Start of Provided records
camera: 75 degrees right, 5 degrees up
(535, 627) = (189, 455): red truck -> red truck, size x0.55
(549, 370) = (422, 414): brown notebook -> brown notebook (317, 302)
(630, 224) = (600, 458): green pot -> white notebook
End of Provided records
Start of Provided records
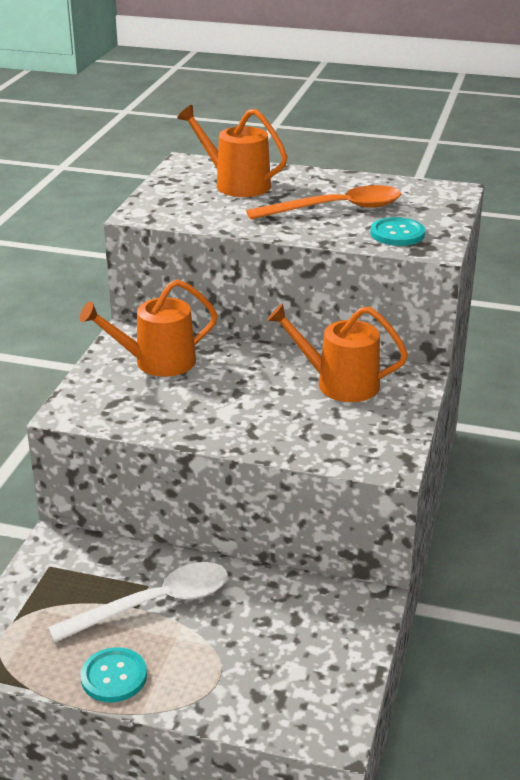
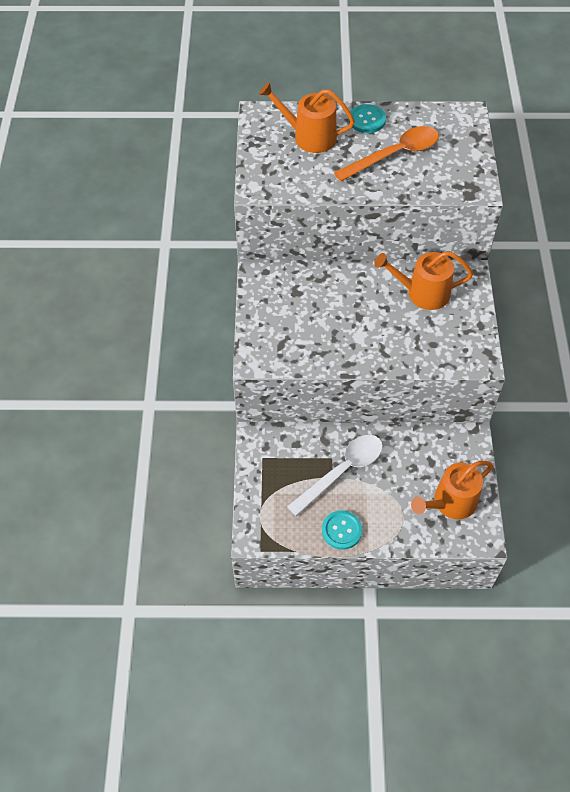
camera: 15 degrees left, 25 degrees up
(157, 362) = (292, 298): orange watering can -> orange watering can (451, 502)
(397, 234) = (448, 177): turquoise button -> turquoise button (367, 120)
End of Provided records
Return exactly the lines above from the line that has "camera: 15 degrees left, 25 degrees up" through the line that has "(397, 234) = (448, 177): turquoise", inclusive, and nothing else.

camera: 15 degrees left, 25 degrees up
(157, 362) = (292, 298): orange watering can -> orange watering can (451, 502)
(397, 234) = (448, 177): turquoise button -> turquoise button (367, 120)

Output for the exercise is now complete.